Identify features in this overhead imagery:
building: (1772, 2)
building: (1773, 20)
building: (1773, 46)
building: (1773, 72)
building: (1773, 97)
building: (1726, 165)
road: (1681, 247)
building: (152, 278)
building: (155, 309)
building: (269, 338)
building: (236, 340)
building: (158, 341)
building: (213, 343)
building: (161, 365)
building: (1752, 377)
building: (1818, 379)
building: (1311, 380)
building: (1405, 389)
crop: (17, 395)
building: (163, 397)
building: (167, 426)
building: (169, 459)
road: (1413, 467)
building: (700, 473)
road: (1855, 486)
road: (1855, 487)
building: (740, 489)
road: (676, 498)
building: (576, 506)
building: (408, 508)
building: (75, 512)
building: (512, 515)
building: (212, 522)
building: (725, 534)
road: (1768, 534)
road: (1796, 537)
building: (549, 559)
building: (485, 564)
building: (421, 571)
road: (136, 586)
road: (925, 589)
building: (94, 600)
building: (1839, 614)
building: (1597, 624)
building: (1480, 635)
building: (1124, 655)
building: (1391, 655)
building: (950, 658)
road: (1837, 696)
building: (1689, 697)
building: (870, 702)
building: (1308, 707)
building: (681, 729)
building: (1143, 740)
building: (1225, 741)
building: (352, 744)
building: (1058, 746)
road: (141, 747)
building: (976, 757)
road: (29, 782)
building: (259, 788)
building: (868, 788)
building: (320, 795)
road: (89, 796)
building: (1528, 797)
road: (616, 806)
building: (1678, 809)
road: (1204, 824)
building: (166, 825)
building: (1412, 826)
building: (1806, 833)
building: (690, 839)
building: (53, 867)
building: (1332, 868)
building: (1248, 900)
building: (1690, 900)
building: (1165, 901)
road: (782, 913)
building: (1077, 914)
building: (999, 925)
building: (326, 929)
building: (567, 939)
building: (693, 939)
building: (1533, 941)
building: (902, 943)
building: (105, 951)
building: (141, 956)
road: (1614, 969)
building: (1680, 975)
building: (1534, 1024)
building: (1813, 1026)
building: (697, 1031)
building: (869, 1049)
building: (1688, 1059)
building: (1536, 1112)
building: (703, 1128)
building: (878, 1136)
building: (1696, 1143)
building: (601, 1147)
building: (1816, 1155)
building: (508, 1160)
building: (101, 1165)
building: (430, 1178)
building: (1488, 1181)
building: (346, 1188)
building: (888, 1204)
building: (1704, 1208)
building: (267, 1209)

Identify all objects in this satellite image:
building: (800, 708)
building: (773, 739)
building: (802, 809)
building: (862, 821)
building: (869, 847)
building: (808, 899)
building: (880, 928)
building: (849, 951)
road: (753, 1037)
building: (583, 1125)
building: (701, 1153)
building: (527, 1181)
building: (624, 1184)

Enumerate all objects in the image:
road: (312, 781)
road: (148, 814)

::::::::::

-- WHAT YOU ARE ASKED TO DO --
Look for "Enumerate all objects" in the records. Write out its line and every later line through the end exactly, with nothing more.

-- YOUR SOLUTION --
Enumerate all objects in the image:
road: (312, 781)
road: (148, 814)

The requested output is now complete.